* _Work to complete_: Go through the entries one line at a time, and gather every line that has the word "yellow".

Dataset items:
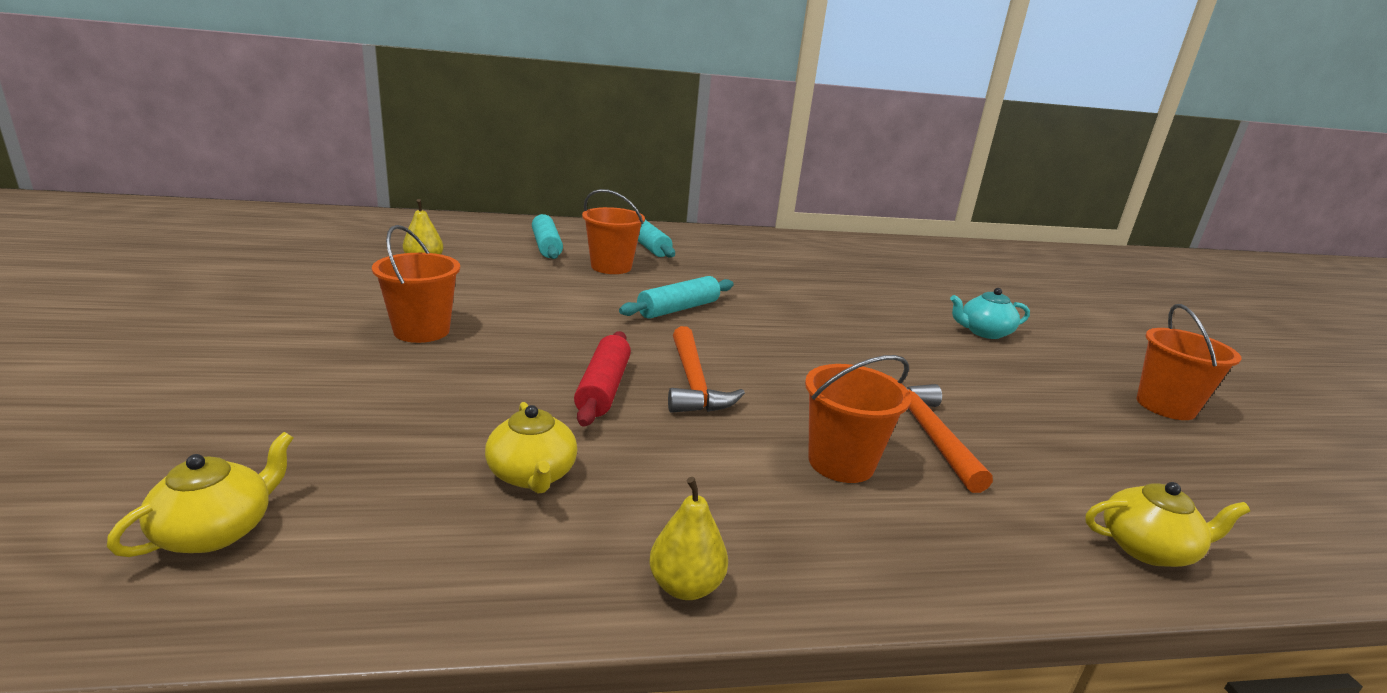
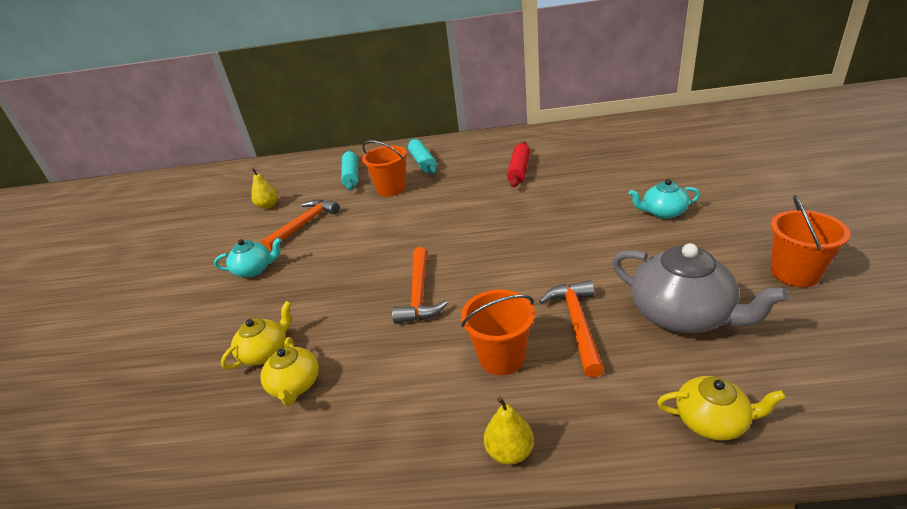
camera: 15 degrees right, 10 degrees up
(217, 530) = (117, 440): yellow teapot -> yellow teapot (265, 352)
(421, 331) = (254, 269): orange bucket -> turquoise teapot
(489, 289) = (304, 224): none -> orange hammer
(603, 388) = (357, 306): red rolling pin -> red rolling pin (519, 170)
(678, 309) = (428, 223): turquoise rolling pin -> none
(685, 586) = (366, 468): yellow pear -> yellow pear (509, 451)
(1056, 435) = (682, 314): none -> grey teapot

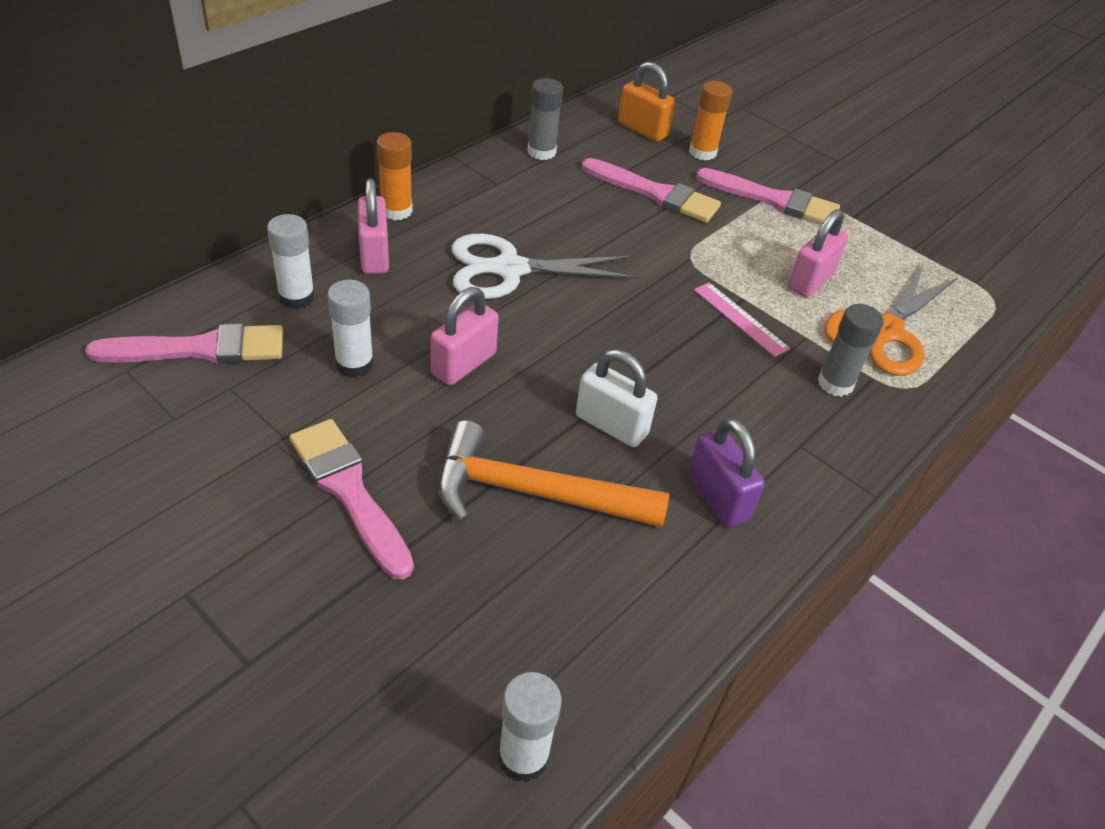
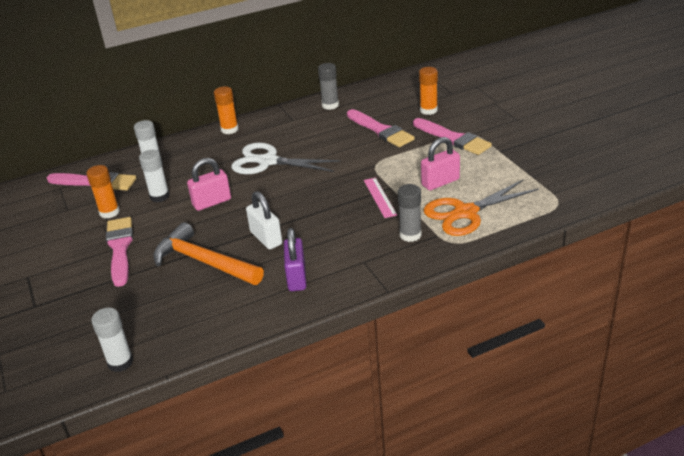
camera: 30 degrees right, 10 degrees down
(273, 412) = (109, 212): none -> orange glue stick
(374, 255) = (203, 149): pink padlock -> none
(642, 130) = (400, 96): orange padlock -> none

* _Answer to this task_:
(217, 530) = (117, 440): yellow teapot -> yellow teapot (265, 352)
(685, 586) = (366, 468): yellow pear -> yellow pear (509, 451)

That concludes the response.